Write back every entry exactly as it reads, with the pictures left behind.

··· Input records

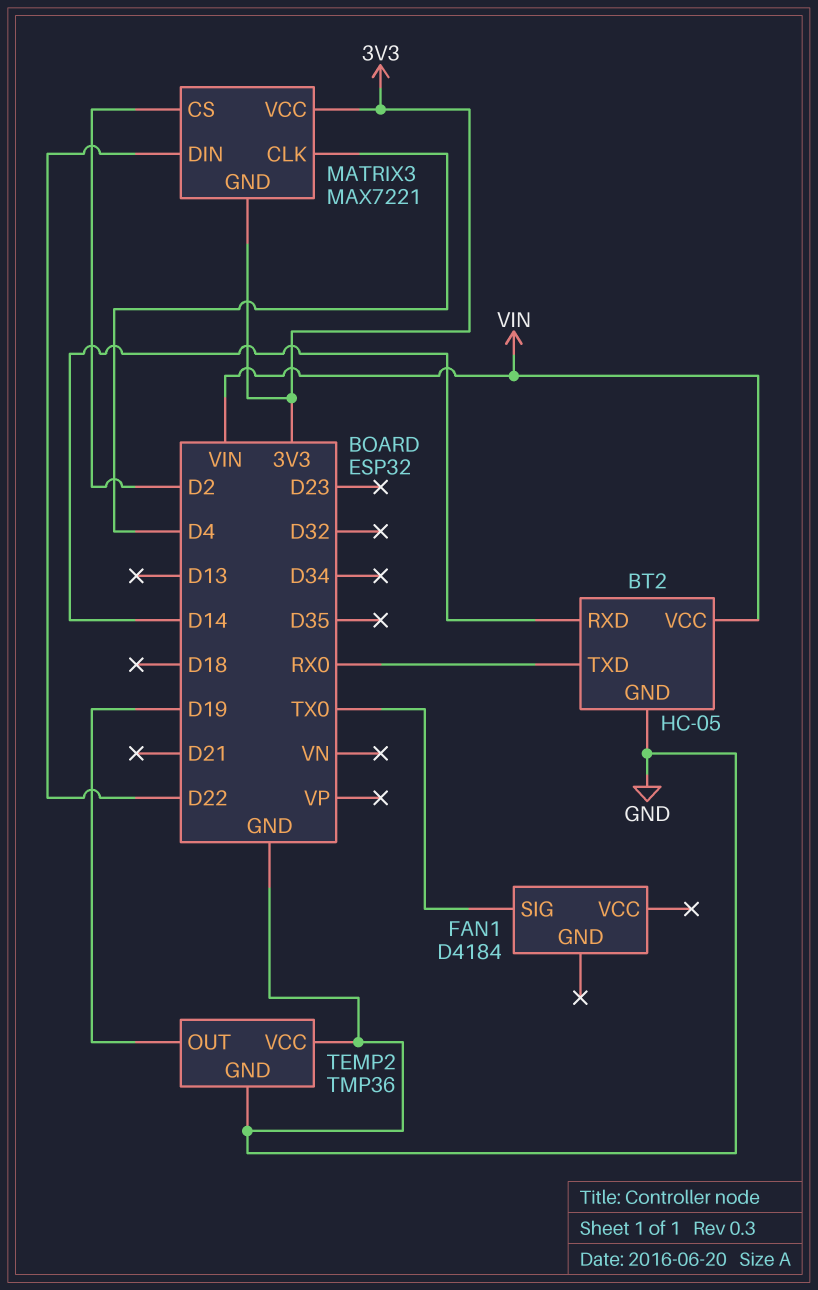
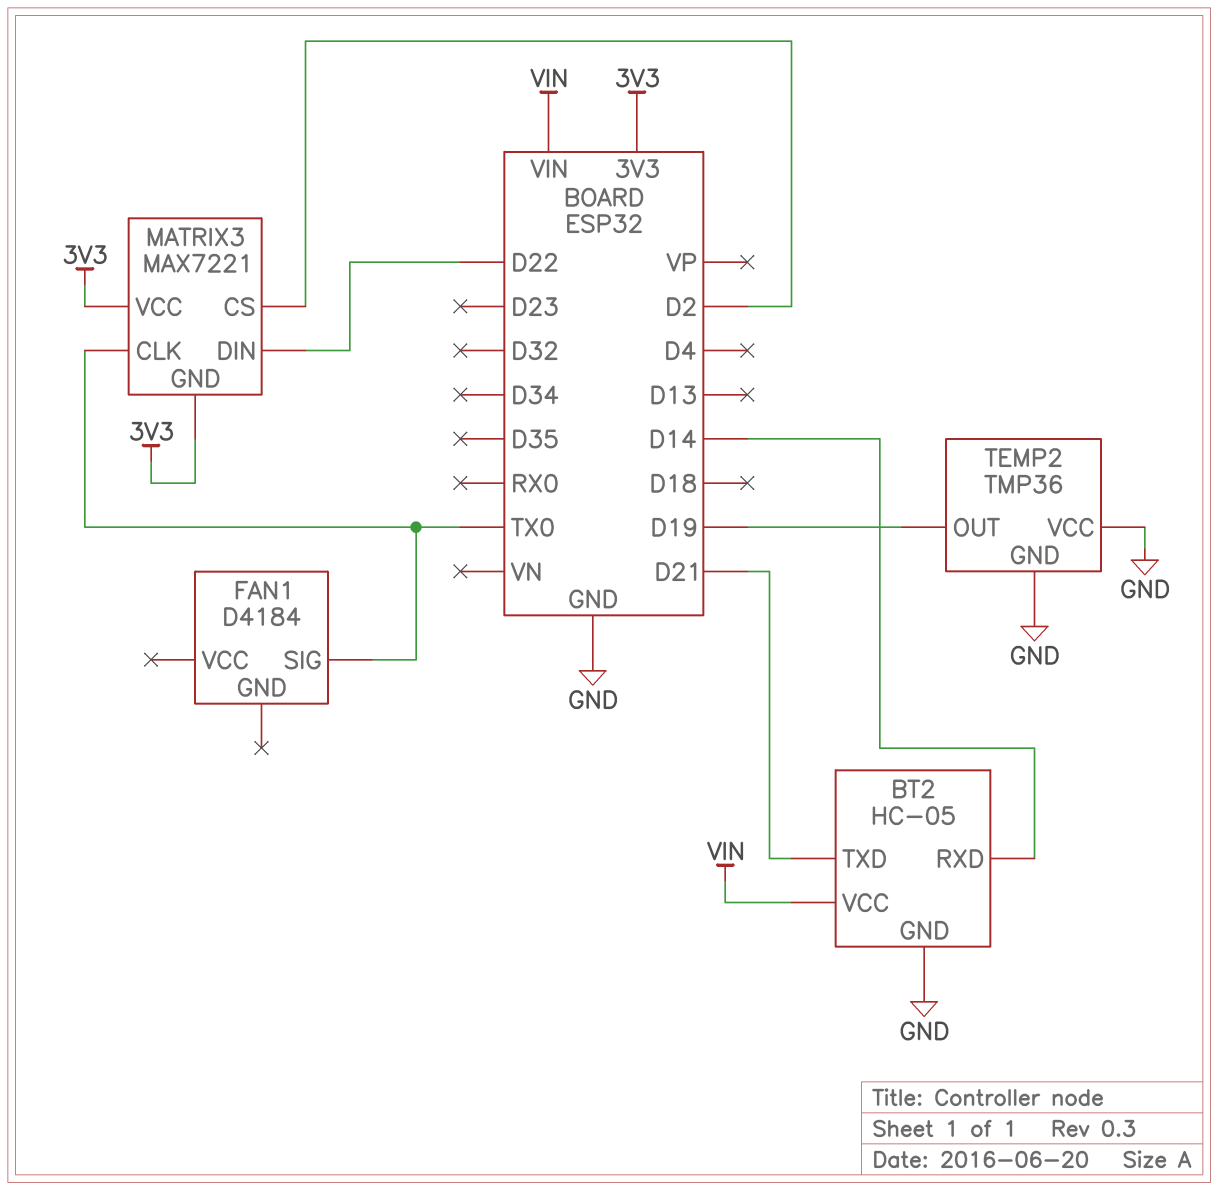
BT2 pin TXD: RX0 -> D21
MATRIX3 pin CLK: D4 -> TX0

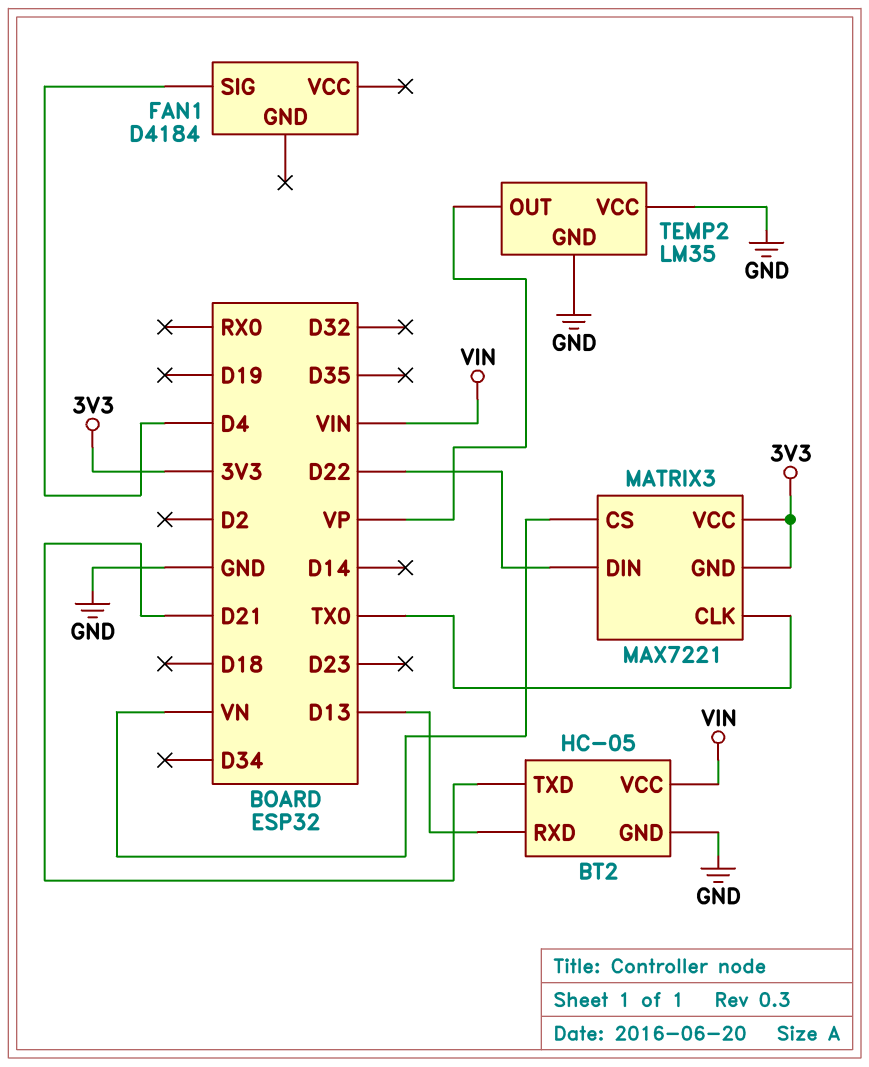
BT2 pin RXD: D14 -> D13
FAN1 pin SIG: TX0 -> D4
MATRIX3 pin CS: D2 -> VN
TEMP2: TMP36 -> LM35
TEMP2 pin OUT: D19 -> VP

······

* Exercise result *
BT2 pin TXD: RX0 -> D21
MATRIX3 pin CLK: D4 -> TX0

BT2 pin RXD: D14 -> D13
FAN1 pin SIG: TX0 -> D4
MATRIX3 pin CS: D2 -> VN
TEMP2: TMP36 -> LM35
TEMP2 pin OUT: D19 -> VP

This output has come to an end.